## Task statement
Quote the entries below from the line with "C10: 680pF (0V, n13) -> 680pF (0V, U3/GP4)" through the line with "R3: 47k (0V, n2) -> 6.8k (0V, n2)", both ends included, and only those lines.

## Materials provided

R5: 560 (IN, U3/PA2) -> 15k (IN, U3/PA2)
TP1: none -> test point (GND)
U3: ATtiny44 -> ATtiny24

==

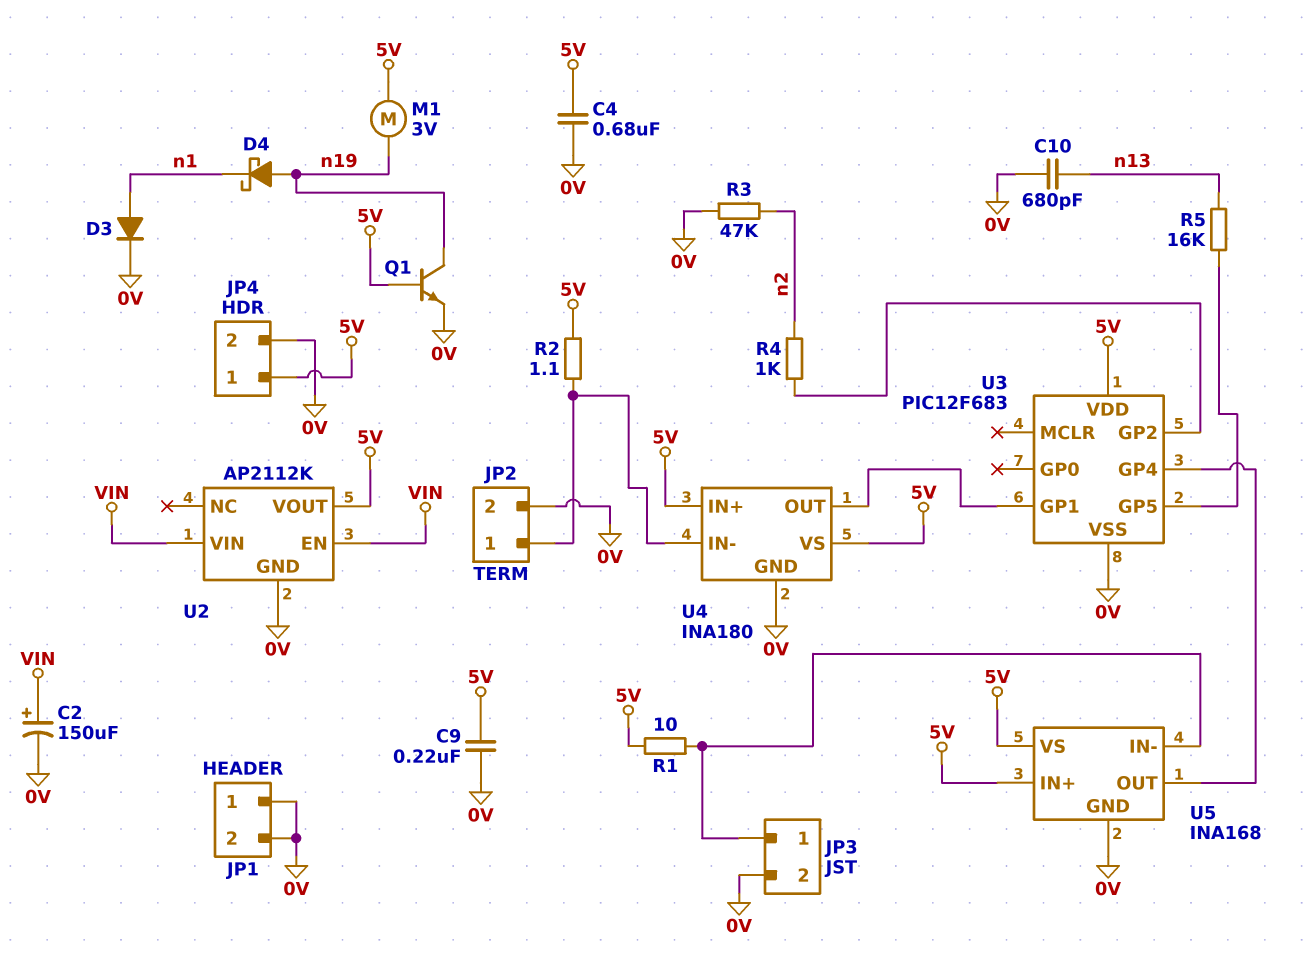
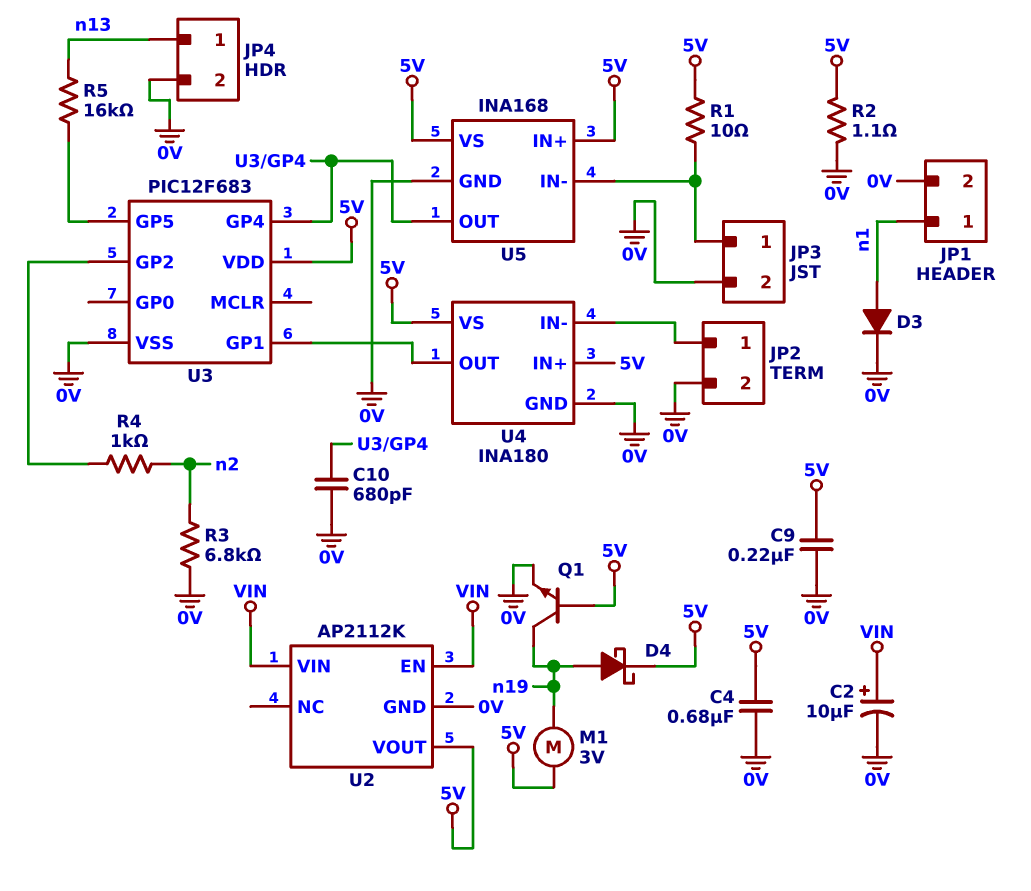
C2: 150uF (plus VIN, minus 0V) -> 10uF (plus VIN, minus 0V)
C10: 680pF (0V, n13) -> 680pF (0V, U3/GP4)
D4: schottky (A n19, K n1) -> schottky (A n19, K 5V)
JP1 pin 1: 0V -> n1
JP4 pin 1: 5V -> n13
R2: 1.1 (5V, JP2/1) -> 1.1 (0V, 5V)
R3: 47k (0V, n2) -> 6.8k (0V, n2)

## Solution
C10: 680pF (0V, n13) -> 680pF (0V, U3/GP4)
D4: schottky (A n19, K n1) -> schottky (A n19, K 5V)
JP1 pin 1: 0V -> n1
JP4 pin 1: 5V -> n13
R2: 1.1 (5V, JP2/1) -> 1.1 (0V, 5V)
R3: 47k (0V, n2) -> 6.8k (0V, n2)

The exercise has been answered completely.